> [Difference listings]
------------------------------------
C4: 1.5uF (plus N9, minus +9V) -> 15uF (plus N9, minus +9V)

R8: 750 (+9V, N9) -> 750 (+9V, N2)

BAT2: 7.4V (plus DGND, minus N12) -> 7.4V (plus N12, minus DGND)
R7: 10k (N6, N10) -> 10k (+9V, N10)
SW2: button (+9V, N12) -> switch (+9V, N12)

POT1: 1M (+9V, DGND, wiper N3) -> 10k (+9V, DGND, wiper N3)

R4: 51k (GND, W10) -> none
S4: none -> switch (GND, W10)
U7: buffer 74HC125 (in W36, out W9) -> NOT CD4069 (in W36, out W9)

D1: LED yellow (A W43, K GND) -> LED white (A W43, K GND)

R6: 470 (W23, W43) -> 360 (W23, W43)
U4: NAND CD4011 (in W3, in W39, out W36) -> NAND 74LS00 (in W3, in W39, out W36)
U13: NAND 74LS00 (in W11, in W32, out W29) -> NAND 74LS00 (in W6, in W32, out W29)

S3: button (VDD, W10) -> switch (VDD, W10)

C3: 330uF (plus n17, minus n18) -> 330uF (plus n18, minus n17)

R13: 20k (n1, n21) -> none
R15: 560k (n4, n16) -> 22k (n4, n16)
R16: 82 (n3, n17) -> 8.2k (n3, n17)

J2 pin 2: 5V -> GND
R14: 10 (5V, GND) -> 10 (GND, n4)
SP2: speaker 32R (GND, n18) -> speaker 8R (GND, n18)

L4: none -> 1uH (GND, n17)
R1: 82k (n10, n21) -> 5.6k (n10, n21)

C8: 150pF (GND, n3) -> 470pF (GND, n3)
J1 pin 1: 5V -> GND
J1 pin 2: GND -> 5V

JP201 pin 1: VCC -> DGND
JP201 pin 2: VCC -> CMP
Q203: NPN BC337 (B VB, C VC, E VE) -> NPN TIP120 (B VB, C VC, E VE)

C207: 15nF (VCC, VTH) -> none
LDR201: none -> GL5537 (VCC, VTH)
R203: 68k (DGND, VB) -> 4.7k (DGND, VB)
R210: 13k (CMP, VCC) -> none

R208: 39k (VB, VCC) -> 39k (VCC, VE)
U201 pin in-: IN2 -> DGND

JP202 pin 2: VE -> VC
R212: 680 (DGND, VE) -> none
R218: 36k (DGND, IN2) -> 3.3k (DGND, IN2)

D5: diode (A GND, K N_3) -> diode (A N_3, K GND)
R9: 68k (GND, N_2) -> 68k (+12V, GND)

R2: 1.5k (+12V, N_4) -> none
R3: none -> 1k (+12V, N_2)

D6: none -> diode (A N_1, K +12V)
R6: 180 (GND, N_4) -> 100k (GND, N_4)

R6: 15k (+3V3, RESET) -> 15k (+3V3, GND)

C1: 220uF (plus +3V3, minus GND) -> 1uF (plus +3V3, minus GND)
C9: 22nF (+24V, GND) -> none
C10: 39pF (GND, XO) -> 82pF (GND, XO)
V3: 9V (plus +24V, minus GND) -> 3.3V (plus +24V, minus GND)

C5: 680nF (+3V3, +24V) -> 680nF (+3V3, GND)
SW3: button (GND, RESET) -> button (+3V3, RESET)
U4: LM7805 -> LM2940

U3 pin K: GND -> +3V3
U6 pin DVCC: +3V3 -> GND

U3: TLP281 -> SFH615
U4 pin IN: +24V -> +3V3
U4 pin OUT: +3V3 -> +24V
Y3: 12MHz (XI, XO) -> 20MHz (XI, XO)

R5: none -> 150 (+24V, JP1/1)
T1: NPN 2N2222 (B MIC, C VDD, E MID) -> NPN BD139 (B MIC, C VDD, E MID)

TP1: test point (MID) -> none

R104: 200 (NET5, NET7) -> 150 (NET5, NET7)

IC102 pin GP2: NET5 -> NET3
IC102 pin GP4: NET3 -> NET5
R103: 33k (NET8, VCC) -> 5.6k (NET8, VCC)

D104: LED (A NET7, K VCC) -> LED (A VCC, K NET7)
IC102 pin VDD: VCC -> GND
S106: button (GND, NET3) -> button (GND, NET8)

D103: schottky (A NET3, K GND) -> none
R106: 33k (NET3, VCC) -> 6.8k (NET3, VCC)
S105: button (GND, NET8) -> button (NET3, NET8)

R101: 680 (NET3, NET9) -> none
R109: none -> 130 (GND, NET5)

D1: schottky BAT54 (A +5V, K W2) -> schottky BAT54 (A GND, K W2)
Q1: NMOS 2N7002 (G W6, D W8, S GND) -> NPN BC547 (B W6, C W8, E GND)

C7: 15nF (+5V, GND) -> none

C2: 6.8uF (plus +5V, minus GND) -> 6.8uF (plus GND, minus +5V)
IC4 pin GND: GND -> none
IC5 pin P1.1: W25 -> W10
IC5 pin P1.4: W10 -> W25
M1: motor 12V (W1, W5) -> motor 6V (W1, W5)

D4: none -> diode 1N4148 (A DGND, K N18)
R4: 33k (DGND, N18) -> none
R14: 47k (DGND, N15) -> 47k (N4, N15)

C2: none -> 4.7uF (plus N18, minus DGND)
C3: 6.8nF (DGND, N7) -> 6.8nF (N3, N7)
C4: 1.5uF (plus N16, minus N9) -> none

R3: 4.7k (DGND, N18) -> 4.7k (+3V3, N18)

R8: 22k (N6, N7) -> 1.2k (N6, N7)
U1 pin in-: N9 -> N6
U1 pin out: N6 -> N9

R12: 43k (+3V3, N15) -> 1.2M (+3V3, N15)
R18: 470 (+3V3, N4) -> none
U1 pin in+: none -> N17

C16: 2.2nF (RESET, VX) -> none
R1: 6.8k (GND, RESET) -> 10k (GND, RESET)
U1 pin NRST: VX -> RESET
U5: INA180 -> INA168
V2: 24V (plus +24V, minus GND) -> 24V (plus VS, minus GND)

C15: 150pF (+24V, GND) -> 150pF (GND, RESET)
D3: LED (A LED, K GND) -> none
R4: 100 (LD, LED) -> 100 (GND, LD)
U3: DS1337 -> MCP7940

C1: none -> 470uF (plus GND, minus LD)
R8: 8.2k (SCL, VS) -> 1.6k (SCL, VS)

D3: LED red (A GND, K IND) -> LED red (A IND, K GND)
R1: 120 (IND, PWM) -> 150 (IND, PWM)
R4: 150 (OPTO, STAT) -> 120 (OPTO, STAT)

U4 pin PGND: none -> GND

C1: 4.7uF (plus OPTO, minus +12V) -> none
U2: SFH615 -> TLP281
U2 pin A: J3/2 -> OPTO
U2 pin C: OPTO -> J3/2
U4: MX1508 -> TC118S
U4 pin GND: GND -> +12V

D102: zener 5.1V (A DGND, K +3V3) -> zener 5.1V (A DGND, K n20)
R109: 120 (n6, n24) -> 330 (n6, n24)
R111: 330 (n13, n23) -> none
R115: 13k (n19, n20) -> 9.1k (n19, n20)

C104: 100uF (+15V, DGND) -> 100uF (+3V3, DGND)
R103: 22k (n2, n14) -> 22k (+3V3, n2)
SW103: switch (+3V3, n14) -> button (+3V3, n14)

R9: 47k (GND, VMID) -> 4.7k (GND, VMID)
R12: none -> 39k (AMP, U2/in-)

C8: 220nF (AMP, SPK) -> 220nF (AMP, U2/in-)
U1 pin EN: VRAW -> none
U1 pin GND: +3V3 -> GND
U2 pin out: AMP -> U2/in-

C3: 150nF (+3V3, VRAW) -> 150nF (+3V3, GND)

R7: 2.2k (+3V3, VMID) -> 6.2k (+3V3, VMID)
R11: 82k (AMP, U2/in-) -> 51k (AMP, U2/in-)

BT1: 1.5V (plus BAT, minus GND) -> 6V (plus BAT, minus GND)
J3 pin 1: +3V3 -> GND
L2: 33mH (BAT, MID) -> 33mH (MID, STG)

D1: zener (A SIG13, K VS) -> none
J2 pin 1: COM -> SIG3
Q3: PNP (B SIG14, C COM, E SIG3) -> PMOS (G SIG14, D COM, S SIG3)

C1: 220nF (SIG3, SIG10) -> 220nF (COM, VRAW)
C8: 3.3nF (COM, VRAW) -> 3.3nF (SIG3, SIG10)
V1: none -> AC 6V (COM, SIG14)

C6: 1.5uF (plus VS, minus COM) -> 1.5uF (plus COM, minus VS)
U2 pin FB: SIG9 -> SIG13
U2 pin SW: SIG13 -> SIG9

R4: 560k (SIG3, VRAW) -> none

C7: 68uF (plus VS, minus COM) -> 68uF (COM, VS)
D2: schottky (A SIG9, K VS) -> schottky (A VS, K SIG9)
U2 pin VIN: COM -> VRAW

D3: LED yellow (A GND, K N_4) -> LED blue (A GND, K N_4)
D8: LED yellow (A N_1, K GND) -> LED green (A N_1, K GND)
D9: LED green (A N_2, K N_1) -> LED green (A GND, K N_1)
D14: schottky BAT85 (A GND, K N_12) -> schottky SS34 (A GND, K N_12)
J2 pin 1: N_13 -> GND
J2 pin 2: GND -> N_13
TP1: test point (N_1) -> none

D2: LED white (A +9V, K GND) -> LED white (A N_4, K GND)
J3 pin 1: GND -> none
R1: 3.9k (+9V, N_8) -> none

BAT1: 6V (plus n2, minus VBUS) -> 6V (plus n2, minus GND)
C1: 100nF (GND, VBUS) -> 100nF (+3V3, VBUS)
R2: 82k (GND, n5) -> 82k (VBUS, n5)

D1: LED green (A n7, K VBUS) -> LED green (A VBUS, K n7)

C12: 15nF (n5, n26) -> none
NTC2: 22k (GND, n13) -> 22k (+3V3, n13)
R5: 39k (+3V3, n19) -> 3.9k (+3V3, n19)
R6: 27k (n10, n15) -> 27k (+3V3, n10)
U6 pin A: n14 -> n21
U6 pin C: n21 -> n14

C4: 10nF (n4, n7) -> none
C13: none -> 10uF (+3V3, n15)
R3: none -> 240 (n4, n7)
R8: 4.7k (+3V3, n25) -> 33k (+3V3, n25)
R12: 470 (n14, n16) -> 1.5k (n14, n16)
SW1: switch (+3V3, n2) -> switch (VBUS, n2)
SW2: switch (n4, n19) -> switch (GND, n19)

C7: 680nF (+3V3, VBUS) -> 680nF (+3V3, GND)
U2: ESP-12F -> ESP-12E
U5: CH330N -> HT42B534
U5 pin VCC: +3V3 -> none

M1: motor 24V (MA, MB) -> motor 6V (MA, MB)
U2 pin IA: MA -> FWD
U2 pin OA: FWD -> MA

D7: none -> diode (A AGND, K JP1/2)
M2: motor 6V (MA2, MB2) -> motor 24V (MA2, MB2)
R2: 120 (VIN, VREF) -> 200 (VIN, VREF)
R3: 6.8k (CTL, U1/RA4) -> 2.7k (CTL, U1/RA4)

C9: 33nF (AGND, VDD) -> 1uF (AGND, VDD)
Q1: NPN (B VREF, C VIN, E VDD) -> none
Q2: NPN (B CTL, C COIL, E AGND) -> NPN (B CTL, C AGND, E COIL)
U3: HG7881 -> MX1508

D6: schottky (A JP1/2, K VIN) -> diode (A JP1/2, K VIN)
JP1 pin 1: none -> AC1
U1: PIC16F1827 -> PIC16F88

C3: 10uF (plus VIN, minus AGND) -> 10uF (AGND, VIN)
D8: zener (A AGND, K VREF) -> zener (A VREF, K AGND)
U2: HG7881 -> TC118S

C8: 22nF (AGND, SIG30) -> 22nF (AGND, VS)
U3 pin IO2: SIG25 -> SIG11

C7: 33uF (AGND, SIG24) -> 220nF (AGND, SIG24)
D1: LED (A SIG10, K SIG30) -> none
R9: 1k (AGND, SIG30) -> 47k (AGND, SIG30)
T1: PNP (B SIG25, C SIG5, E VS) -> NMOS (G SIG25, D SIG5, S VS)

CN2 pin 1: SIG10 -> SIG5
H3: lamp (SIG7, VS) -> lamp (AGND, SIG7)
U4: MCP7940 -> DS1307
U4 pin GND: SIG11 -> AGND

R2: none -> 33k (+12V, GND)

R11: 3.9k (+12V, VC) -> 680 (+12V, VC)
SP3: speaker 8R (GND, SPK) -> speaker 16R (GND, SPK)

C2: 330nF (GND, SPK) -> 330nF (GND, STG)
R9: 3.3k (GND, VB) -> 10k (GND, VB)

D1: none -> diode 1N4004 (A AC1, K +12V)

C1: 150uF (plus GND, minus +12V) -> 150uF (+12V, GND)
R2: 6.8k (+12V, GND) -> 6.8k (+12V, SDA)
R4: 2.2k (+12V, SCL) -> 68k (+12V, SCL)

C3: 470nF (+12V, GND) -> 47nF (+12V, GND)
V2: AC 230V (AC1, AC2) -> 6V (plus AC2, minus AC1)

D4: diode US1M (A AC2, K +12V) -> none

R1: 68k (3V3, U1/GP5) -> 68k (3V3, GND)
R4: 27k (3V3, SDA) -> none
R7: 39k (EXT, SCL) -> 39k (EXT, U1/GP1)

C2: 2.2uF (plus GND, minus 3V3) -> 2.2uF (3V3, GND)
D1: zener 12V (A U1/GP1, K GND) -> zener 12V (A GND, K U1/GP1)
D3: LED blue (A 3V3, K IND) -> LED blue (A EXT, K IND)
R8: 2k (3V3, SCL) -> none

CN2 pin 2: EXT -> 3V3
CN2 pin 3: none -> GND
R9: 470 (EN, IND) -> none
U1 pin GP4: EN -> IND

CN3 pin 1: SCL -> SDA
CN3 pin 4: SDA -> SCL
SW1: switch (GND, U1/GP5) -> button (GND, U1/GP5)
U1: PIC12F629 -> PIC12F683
------------------------------------
> [ASSIGNMENT] Of the entries listed above, reproduce only the lines starting at the line containing "U1 pin in+: none -> N17" and ending at the line containing "R11: 82k (AMP, U2/in-) -> 51k (AMP, U2/in-)". Include both, exactly as they stand.

> [OUTPUT FOR THIS TASK]
U1 pin in+: none -> N17

C16: 2.2nF (RESET, VX) -> none
R1: 6.8k (GND, RESET) -> 10k (GND, RESET)
U1 pin NRST: VX -> RESET
U5: INA180 -> INA168
V2: 24V (plus +24V, minus GND) -> 24V (plus VS, minus GND)

C15: 150pF (+24V, GND) -> 150pF (GND, RESET)
D3: LED (A LED, K GND) -> none
R4: 100 (LD, LED) -> 100 (GND, LD)
U3: DS1337 -> MCP7940

C1: none -> 470uF (plus GND, minus LD)
R8: 8.2k (SCL, VS) -> 1.6k (SCL, VS)

D3: LED red (A GND, K IND) -> LED red (A IND, K GND)
R1: 120 (IND, PWM) -> 150 (IND, PWM)
R4: 150 (OPTO, STAT) -> 120 (OPTO, STAT)

U4 pin PGND: none -> GND

C1: 4.7uF (plus OPTO, minus +12V) -> none
U2: SFH615 -> TLP281
U2 pin A: J3/2 -> OPTO
U2 pin C: OPTO -> J3/2
U4: MX1508 -> TC118S
U4 pin GND: GND -> +12V

D102: zener 5.1V (A DGND, K +3V3) -> zener 5.1V (A DGND, K n20)
R109: 120 (n6, n24) -> 330 (n6, n24)
R111: 330 (n13, n23) -> none
R115: 13k (n19, n20) -> 9.1k (n19, n20)

C104: 100uF (+15V, DGND) -> 100uF (+3V3, DGND)
R103: 22k (n2, n14) -> 22k (+3V3, n2)
SW103: switch (+3V3, n14) -> button (+3V3, n14)

R9: 47k (GND, VMID) -> 4.7k (GND, VMID)
R12: none -> 39k (AMP, U2/in-)

C8: 220nF (AMP, SPK) -> 220nF (AMP, U2/in-)
U1 pin EN: VRAW -> none
U1 pin GND: +3V3 -> GND
U2 pin out: AMP -> U2/in-

C3: 150nF (+3V3, VRAW) -> 150nF (+3V3, GND)

R7: 2.2k (+3V3, VMID) -> 6.2k (+3V3, VMID)
R11: 82k (AMP, U2/in-) -> 51k (AMP, U2/in-)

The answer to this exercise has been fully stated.